> Work order
In the entries below, the word "none" appears on some lines. Copy each of those lines.

--*--

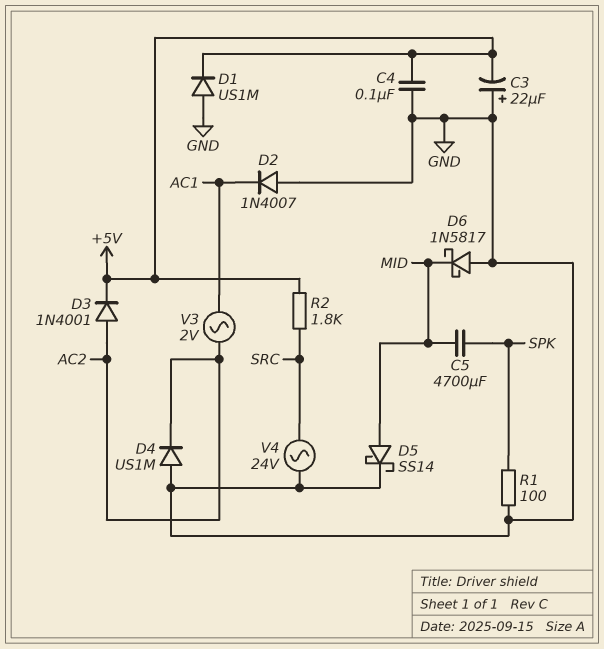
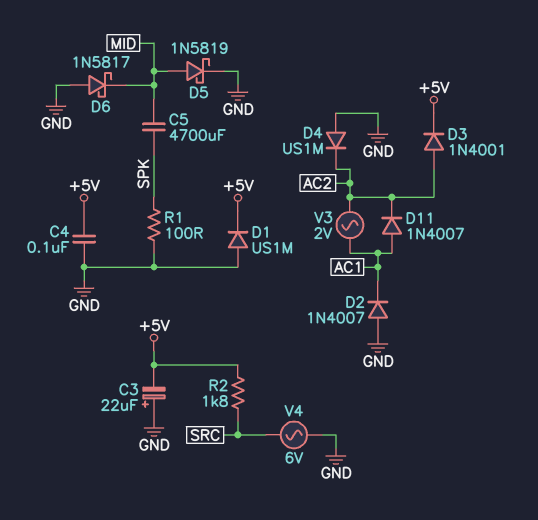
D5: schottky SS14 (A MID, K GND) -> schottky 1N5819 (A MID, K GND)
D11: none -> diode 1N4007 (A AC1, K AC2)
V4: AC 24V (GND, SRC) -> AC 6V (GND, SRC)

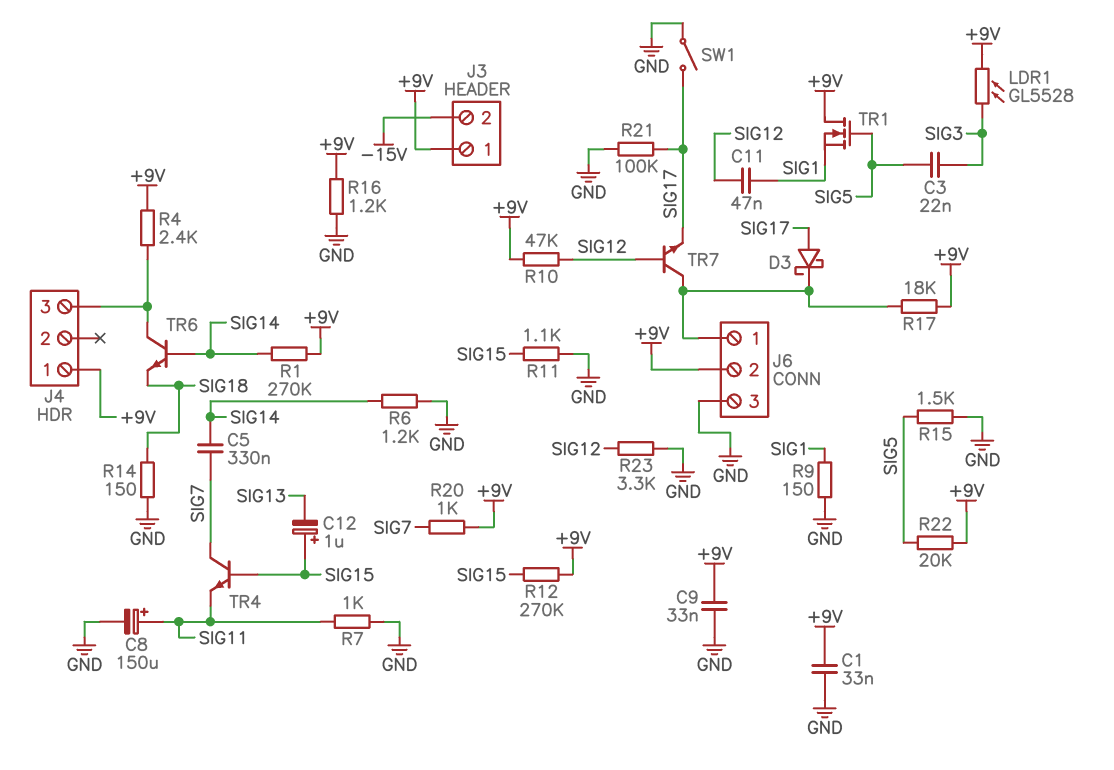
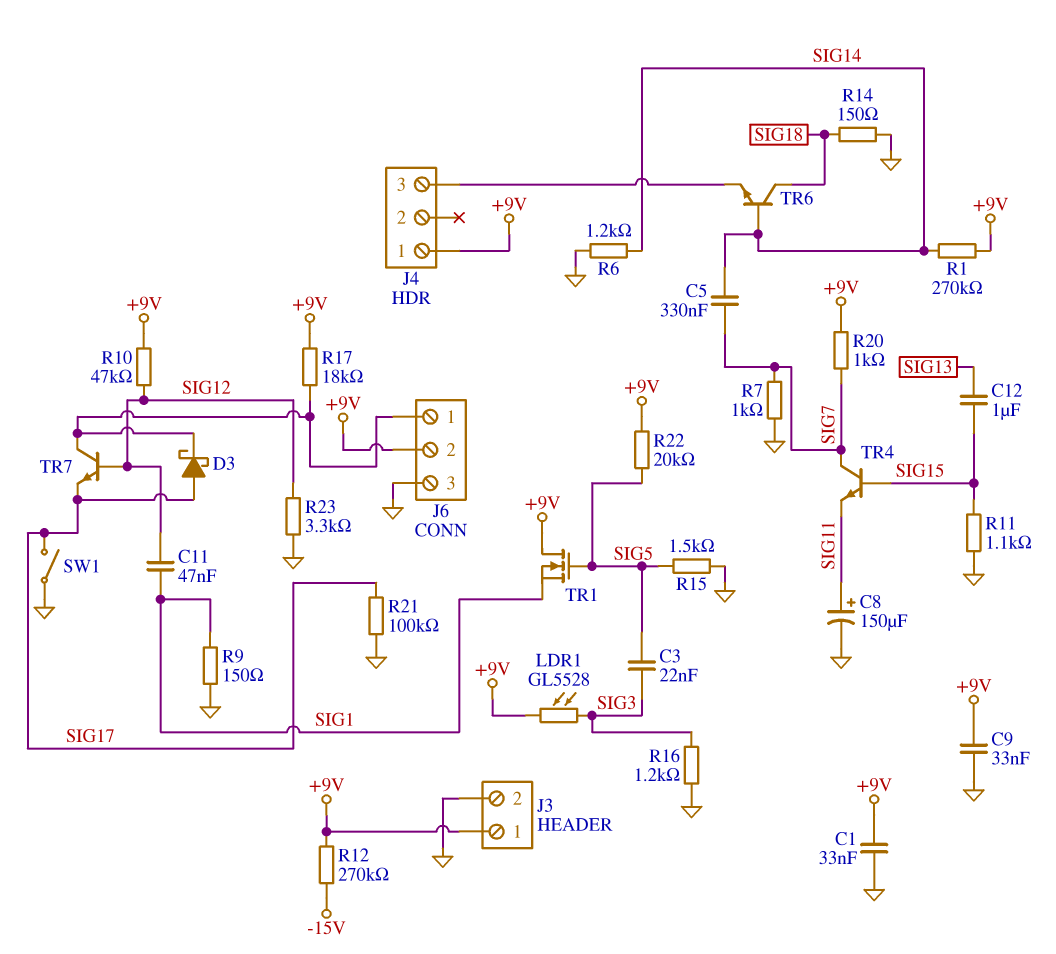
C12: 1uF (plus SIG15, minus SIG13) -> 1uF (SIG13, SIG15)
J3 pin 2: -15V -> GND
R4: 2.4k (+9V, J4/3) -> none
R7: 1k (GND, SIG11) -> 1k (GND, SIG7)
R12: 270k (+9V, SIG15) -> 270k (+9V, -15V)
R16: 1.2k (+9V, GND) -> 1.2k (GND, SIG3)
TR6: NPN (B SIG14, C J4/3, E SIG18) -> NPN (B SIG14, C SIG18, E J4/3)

--*--

> Worked solution
D11: none -> diode 1N4007 (A AC1, K AC2)
R4: 2.4k (+9V, J4/3) -> none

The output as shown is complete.